Return each line of the data below verbatim; pictures are to be left out.

START Provided material

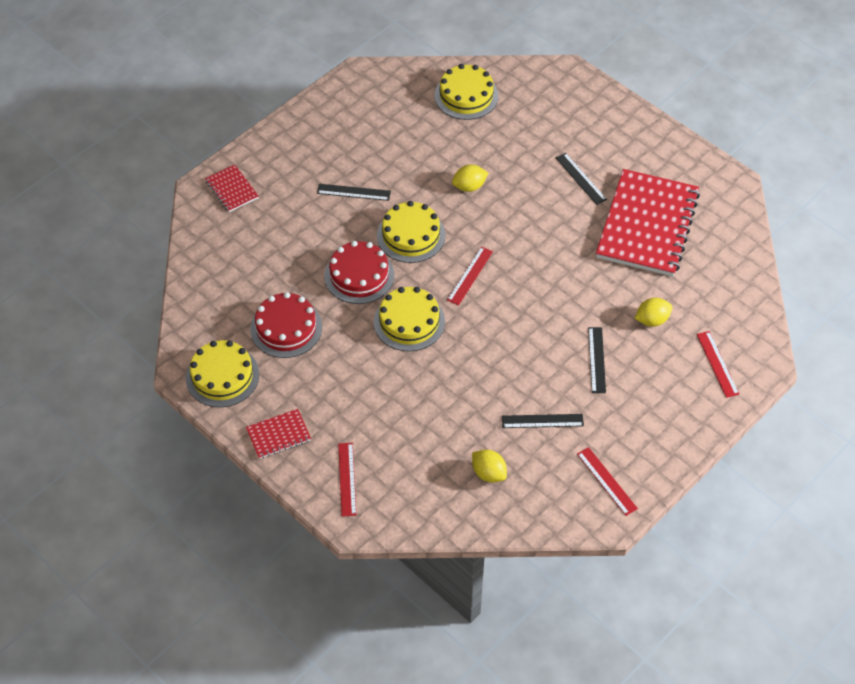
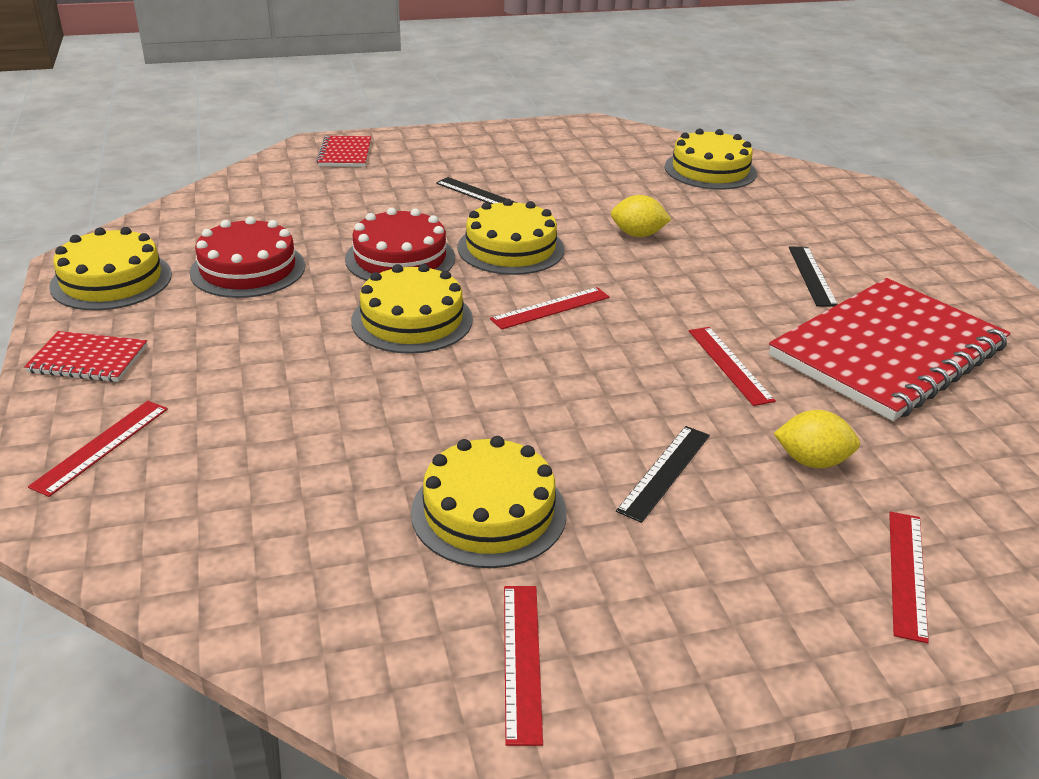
camera: 30 degrees right, 20 degrees down
(488, 473) = (318, 541): yellow lemon -> none
(542, 421) = (489, 512): black ruler -> yellow cake
(582, 273) = (730, 365): none -> red ruler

END Provided material

# Your solution
camera: 30 degrees right, 20 degrees down
(488, 473) = (318, 541): yellow lemon -> none
(542, 421) = (489, 512): black ruler -> yellow cake
(582, 273) = (730, 365): none -> red ruler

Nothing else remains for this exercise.